Stored dataset entries:
==============================

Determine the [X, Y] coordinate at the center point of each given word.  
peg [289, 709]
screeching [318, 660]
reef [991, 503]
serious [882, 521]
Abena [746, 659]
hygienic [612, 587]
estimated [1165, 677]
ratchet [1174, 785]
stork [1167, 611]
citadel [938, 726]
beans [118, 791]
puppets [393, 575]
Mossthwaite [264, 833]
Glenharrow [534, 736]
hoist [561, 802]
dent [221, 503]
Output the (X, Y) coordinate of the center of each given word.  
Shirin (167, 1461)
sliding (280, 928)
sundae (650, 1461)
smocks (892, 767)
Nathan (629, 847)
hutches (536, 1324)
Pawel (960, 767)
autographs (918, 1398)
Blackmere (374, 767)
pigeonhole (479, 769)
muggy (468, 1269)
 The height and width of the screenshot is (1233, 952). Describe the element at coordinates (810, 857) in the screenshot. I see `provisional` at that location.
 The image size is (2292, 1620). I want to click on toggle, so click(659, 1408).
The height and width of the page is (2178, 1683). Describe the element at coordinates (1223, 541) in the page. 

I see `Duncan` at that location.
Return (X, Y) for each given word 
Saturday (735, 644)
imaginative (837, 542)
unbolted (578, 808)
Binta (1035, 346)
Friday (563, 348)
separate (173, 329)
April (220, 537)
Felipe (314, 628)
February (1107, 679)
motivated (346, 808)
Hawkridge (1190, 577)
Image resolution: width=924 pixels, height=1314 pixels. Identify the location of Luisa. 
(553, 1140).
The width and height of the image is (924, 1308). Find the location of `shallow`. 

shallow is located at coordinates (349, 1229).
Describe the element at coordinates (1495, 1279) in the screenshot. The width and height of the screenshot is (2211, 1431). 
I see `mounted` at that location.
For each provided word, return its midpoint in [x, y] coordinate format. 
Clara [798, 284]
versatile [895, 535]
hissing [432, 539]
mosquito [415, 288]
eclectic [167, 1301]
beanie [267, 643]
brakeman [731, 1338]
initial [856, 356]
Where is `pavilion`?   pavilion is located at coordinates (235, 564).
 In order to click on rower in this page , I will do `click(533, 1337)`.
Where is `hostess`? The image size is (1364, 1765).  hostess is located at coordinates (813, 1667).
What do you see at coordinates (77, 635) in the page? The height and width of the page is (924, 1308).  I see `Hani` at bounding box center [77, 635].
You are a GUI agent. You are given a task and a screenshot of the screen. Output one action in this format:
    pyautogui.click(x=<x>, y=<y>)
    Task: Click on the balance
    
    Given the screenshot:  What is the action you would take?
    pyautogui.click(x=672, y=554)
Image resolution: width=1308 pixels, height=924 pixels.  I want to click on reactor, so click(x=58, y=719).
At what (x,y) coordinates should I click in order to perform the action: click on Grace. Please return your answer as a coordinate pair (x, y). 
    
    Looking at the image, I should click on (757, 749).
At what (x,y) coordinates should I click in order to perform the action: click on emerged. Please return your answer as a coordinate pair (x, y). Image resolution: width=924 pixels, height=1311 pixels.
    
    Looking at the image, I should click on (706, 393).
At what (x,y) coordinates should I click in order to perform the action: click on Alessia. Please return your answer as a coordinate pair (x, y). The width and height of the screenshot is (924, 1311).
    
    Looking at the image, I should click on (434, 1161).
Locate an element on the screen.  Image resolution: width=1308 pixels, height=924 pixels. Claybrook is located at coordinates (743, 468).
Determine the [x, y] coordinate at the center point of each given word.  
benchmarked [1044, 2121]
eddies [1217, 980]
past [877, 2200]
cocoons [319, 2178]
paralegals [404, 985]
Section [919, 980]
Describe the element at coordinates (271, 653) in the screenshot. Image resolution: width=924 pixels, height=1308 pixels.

==============================

#### DIRECTIVE
In the data above, swap every "Determine" for "Compute" and reproduce the lines with nothing else altered.

#### SOLVED PROBLEM
Compute the [X, Y] coordinate at the center point of each given word.  
peg [289, 709]
screeching [318, 660]
reef [991, 503]
serious [882, 521]
Abena [746, 659]
hygienic [612, 587]
estimated [1165, 677]
ratchet [1174, 785]
stork [1167, 611]
citadel [938, 726]
beans [118, 791]
puppets [393, 575]
Mossthwaite [264, 833]
Glenharrow [534, 736]
hoist [561, 802]
dent [221, 503]
Output the (X, Y) coordinate of the center of each given word.  
Shirin (167, 1461)
sliding (280, 928)
sundae (650, 1461)
smocks (892, 767)
Nathan (629, 847)
hutches (536, 1324)
Pawel (960, 767)
autographs (918, 1398)
Blackmere (374, 767)
pigeonhole (479, 769)
muggy (468, 1269)
 The height and width of the screenshot is (1233, 952). Describe the element at coordinates (810, 857) in the screenshot. I see `provisional` at that location.
 The image size is (2292, 1620). I want to click on toggle, so click(659, 1408).
The height and width of the page is (2178, 1683). Describe the element at coordinates (1223, 541) in the page. 

I see `Duncan` at that location.
Return (X, Y) for each given word 
Saturday (735, 644)
imaginative (837, 542)
unbolted (578, 808)
Binta (1035, 346)
Friday (563, 348)
separate (173, 329)
April (220, 537)
Felipe (314, 628)
February (1107, 679)
motivated (346, 808)
Hawkridge (1190, 577)
Image resolution: width=924 pixels, height=1314 pixels. Identify the location of Luisa. 
(553, 1140).
The width and height of the image is (924, 1308). Find the location of `shallow`. 

shallow is located at coordinates (349, 1229).
Describe the element at coordinates (1495, 1279) in the screenshot. The width and height of the screenshot is (2211, 1431). 
I see `mounted` at that location.
For each provided word, return its midpoint in [x, y] coordinate format. 
Clara [798, 284]
versatile [895, 535]
hissing [432, 539]
mosquito [415, 288]
eclectic [167, 1301]
beanie [267, 643]
brakeman [731, 1338]
initial [856, 356]
Where is `pavilion`?   pavilion is located at coordinates (235, 564).
 In order to click on rower in this page , I will do `click(533, 1337)`.
Where is `hostess`? The image size is (1364, 1765).  hostess is located at coordinates (813, 1667).
What do you see at coordinates (77, 635) in the page? The height and width of the page is (924, 1308).  I see `Hani` at bounding box center [77, 635].
You are a GUI agent. You are given a task and a screenshot of the screen. Output one action in this format:
    pyautogui.click(x=<x>, y=<y>)
    Task: Click on the balance
    
    Given the screenshot:  What is the action you would take?
    pyautogui.click(x=672, y=554)
Image resolution: width=1308 pixels, height=924 pixels.  I want to click on reactor, so click(x=58, y=719).
At what (x,y) coordinates should I click in order to perform the action: click on Grace. Please return your answer as a coordinate pair (x, y). 
    
    Looking at the image, I should click on (757, 749).
At what (x,y) coordinates should I click in order to perform the action: click on emerged. Please return your answer as a coordinate pair (x, y). Image resolution: width=924 pixels, height=1311 pixels.
    
    Looking at the image, I should click on (706, 393).
At what (x,y) coordinates should I click in order to perform the action: click on Alessia. Please return your answer as a coordinate pair (x, y). The width and height of the screenshot is (924, 1311).
    
    Looking at the image, I should click on (434, 1161).
Locate an element on the screen.  Image resolution: width=1308 pixels, height=924 pixels. Claybrook is located at coordinates (743, 468).
Compute the [x, y] coordinate at the center point of each given word.  
benchmarked [1044, 2121]
eddies [1217, 980]
past [877, 2200]
cocoons [319, 2178]
paralegals [404, 985]
Section [919, 980]
Describe the element at coordinates (271, 653) in the screenshot. Image resolution: width=924 pixels, height=1308 pixels.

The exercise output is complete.